What you need to do
Each line below from the one containing "75 degrees counterclockwise" through the one containing "62 48> x0.51" should be output exactly as it stands, and no other line should appear.

Extracted information
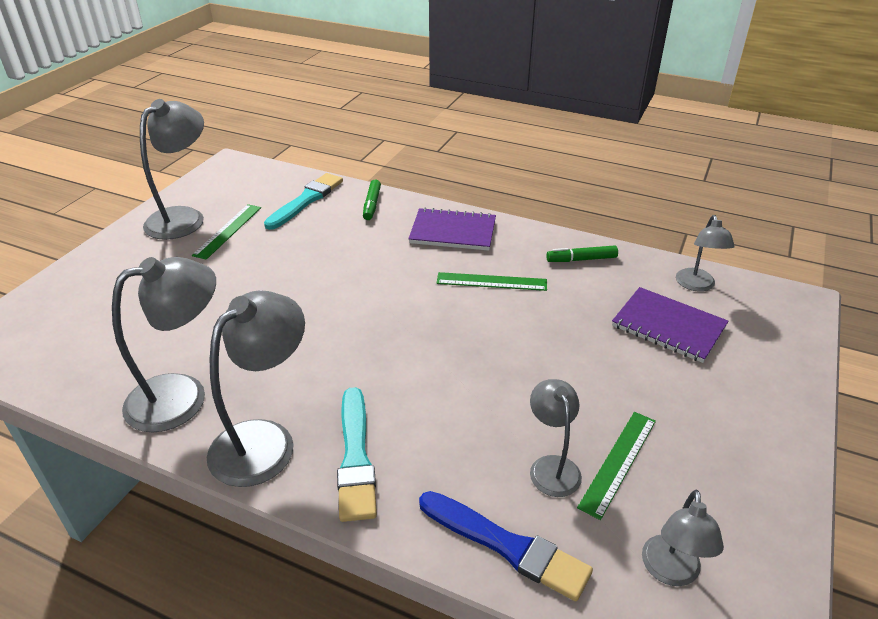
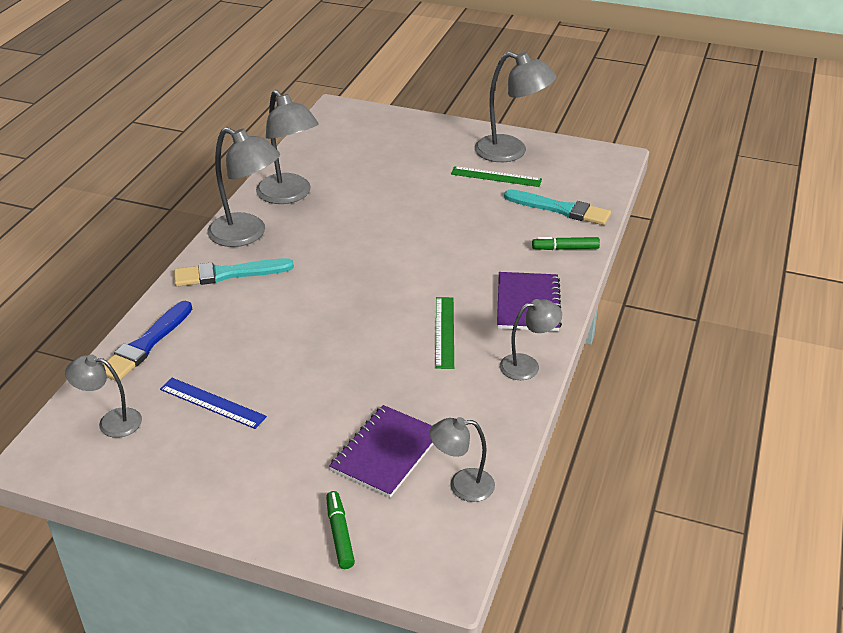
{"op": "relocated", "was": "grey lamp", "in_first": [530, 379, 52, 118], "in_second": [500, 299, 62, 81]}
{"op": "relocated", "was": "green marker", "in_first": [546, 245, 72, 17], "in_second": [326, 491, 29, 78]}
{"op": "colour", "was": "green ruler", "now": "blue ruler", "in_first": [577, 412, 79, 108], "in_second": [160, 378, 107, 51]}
==
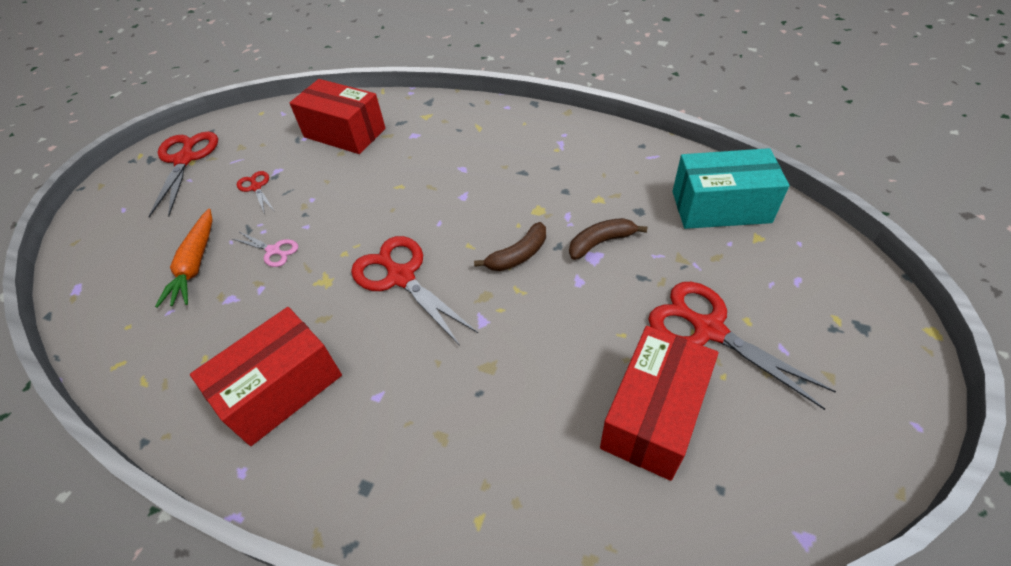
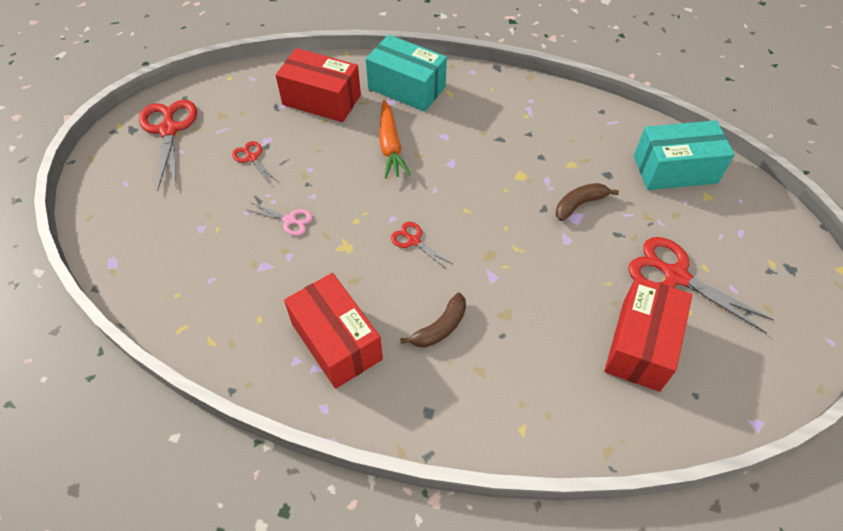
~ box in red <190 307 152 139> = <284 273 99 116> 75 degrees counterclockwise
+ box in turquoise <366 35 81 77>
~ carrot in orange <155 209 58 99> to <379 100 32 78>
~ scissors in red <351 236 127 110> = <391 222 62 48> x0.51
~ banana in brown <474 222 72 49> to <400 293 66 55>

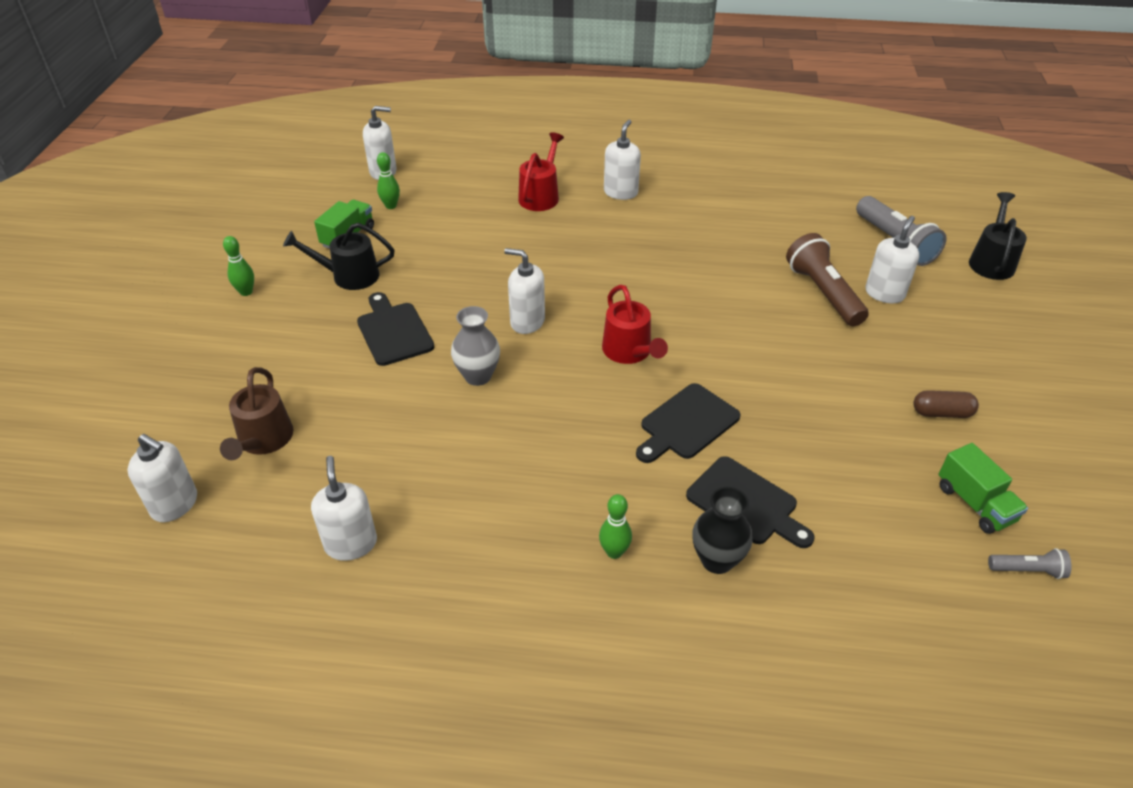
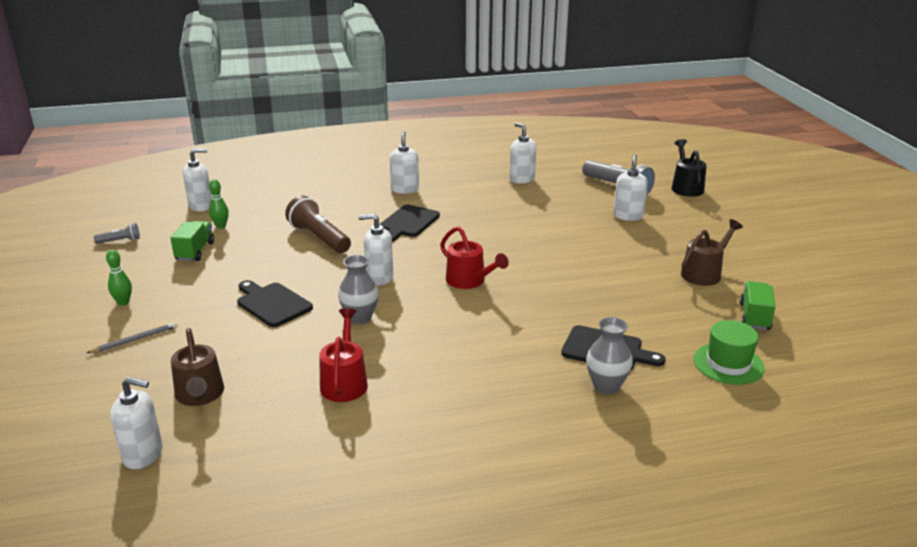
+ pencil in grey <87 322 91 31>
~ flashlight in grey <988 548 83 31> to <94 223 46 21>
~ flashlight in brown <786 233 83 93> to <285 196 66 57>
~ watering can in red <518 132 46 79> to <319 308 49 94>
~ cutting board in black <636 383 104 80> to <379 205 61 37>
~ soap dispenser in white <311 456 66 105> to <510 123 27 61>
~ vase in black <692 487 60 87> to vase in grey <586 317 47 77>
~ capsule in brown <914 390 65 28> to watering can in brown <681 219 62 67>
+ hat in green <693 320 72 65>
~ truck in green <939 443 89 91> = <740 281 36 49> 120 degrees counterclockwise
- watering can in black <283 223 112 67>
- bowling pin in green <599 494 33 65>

Finished exercise
~ box in red <190 307 152 139> = <284 273 99 116> 75 degrees counterclockwise
+ box in turquoise <366 35 81 77>
~ carrot in orange <155 209 58 99> to <379 100 32 78>
~ scissors in red <351 236 127 110> = <391 222 62 48> x0.51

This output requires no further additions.